§ **Data excerpts**

-*-*-

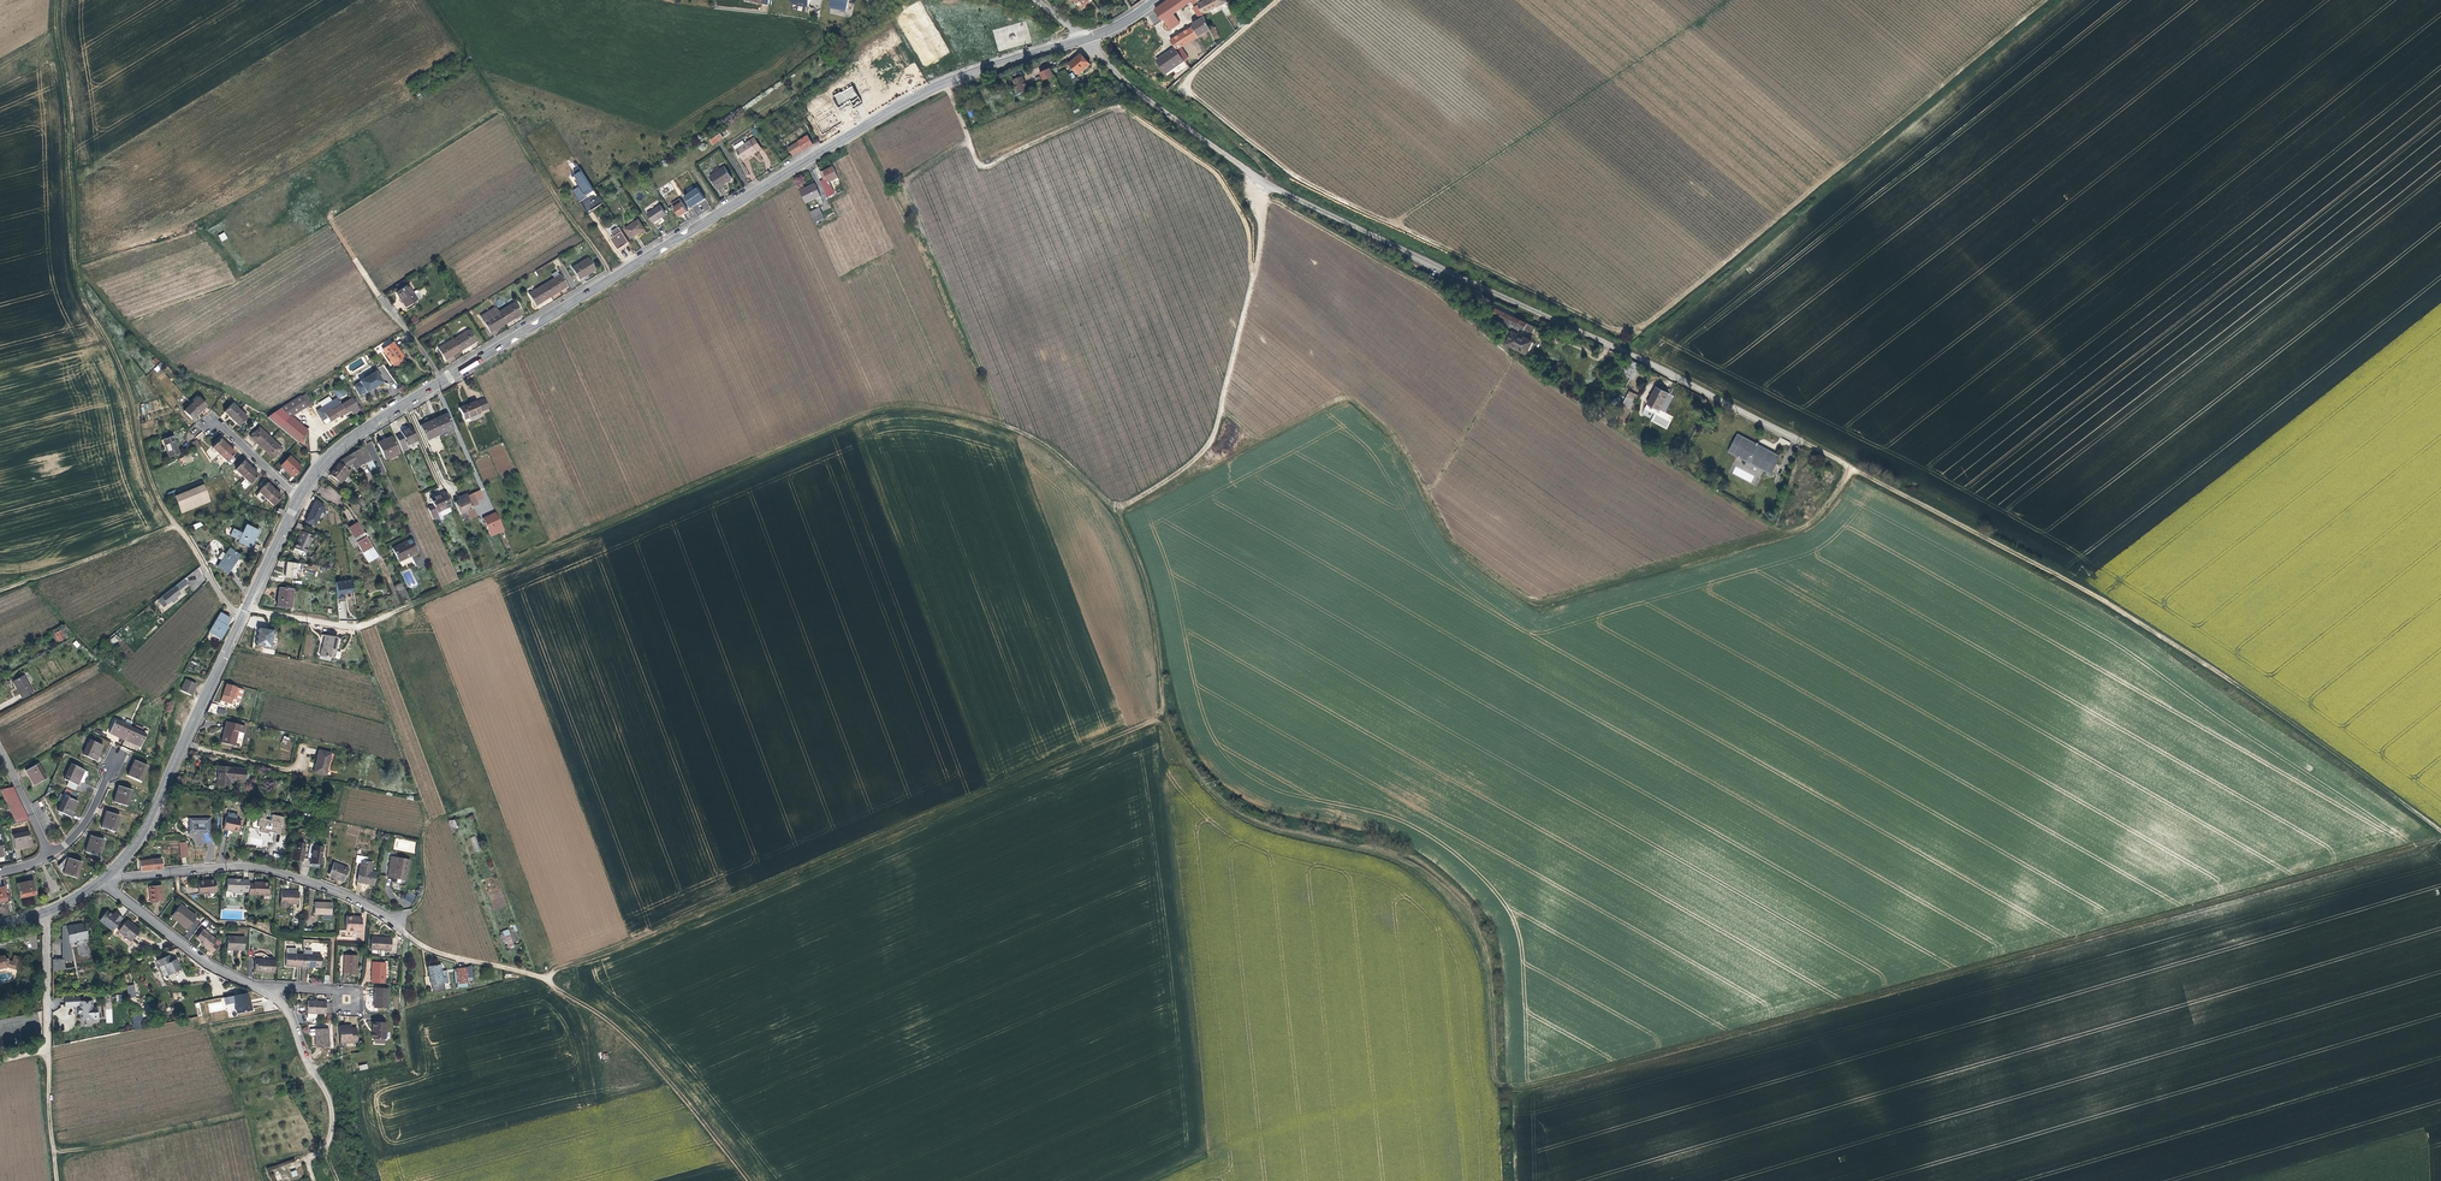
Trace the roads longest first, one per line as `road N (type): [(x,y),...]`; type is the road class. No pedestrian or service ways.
road 1 (track): [(554,545),(890,406),(976,416),(1038,440),(1127,531),(1150,600),(1166,717),(1200,778),(1259,824),(1405,863),(1474,930),(1491,1004),(1494,1075)]
road 2 (track): [(1494,1075),(1519,1088),(1568,1078),(2440,838)]
road 3 (residential): [(1790,436),(1274,187),(1127,82),(1082,39)]
road 4 (track): [(1221,409),(1260,437),(1351,400),(1398,443),(1455,548),(1539,603),(1802,528),(1852,468)]
road 5 (track): [(2440,831),(2149,629),(1790,436)]
road 6 (tertiary): [(443,382),(897,108),(971,72),(1082,39)]
road 7 (track): [(554,973),(1166,717)]
road 8 (track): [(1278,0),(1190,77),(1189,93),(1289,172),(1371,215),(1611,328),(1648,322)]
road 9 (track): [(2045,0),(1620,349)]
road 10 (track): [(56,0),(76,267),(130,392),(152,482),(176,525)]
road 11 (track): [(411,911),(426,883),(427,822),(358,627),(554,545)]
road 12 (track): [(379,297),(331,214),(497,111),(609,279)]
road 13 (track): [(946,83),(981,166),(1114,108),(1141,120),(1221,180),(1249,233),(1254,277)]
road 14 (track): [(1264,199),(1425,286),(1511,356),(1436,482),(1422,488)]
road 15 (track): [(749,1180),(653,1066),(600,1017),(542,978),(447,956),(404,932)]
road 16 (track): [(1394,223),(1731,0)]
road 17 (track): [(1116,511),(1184,468),(1213,437),(1261,246),(1266,183)]
road 18 (track): [(969,141),(904,180),(894,196),(998,422)]
road 19 (tertiary): [(111,873),(147,824),(247,609)]
road 20 (residential): [(111,873),(259,868),(331,889),(390,918)]
road 21 (residential): [(103,880),(201,961),(267,990)]
road 22 (track): [(238,1116),(53,1150)]
road 23 (track): [(0,590),(176,525)]
road 24 (tertiary): [(299,496),(341,445),(443,382)]
road 25 (track): [(0,1061),(48,1050),(56,1180)]
road 26 (unclassified): [(324,1146),(330,1098),(285,1007),(267,990)]
road 27 (residential): [(44,912),(48,1050)]
road 28 (track): [(410,1065),(404,932)]
road 29 (track): [(432,0),(501,112)]
road 30 (tertiary): [(247,609),(299,496)]
road 31 (residential): [(209,424),(213,418),(299,496)]
road 32 (residential): [(50,854),(78,831),(118,757)]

-*-*-

§ **Brief**
Only the text of the listing above should be copied, exactly and with pictures left out.

§ **Exercise output**
Trace the roads longest first, one per line as `road N (type): [(x,y),...]`; type is the road class. No pedestrian or service ways.
road 1 (track): [(554,545),(890,406),(976,416),(1038,440),(1127,531),(1150,600),(1166,717),(1200,778),(1259,824),(1405,863),(1474,930),(1491,1004),(1494,1075)]
road 2 (track): [(1494,1075),(1519,1088),(1568,1078),(2440,838)]
road 3 (residential): [(1790,436),(1274,187),(1127,82),(1082,39)]
road 4 (track): [(1221,409),(1260,437),(1351,400),(1398,443),(1455,548),(1539,603),(1802,528),(1852,468)]
road 5 (track): [(2440,831),(2149,629),(1790,436)]
road 6 (tertiary): [(443,382),(897,108),(971,72),(1082,39)]
road 7 (track): [(554,973),(1166,717)]
road 8 (track): [(1278,0),(1190,77),(1189,93),(1289,172),(1371,215),(1611,328),(1648,322)]
road 9 (track): [(2045,0),(1620,349)]
road 10 (track): [(56,0),(76,267),(130,392),(152,482),(176,525)]
road 11 (track): [(411,911),(426,883),(427,822),(358,627),(554,545)]
road 12 (track): [(379,297),(331,214),(497,111),(609,279)]
road 13 (track): [(946,83),(981,166),(1114,108),(1141,120),(1221,180),(1249,233),(1254,277)]
road 14 (track): [(1264,199),(1425,286),(1511,356),(1436,482),(1422,488)]
road 15 (track): [(749,1180),(653,1066),(600,1017),(542,978),(447,956),(404,932)]
road 16 (track): [(1394,223),(1731,0)]
road 17 (track): [(1116,511),(1184,468),(1213,437),(1261,246),(1266,183)]
road 18 (track): [(969,141),(904,180),(894,196),(998,422)]
road 19 (tertiary): [(111,873),(147,824),(247,609)]
road 20 (residential): [(111,873),(259,868),(331,889),(390,918)]
road 21 (residential): [(103,880),(201,961),(267,990)]
road 22 (track): [(238,1116),(53,1150)]
road 23 (track): [(0,590),(176,525)]
road 24 (tertiary): [(299,496),(341,445),(443,382)]
road 25 (track): [(0,1061),(48,1050),(56,1180)]
road 26 (unclassified): [(324,1146),(330,1098),(285,1007),(267,990)]
road 27 (residential): [(44,912),(48,1050)]
road 28 (track): [(410,1065),(404,932)]
road 29 (track): [(432,0),(501,112)]
road 30 (tertiary): [(247,609),(299,496)]
road 31 (residential): [(209,424),(213,418),(299,496)]
road 32 (residential): [(50,854),(78,831),(118,757)]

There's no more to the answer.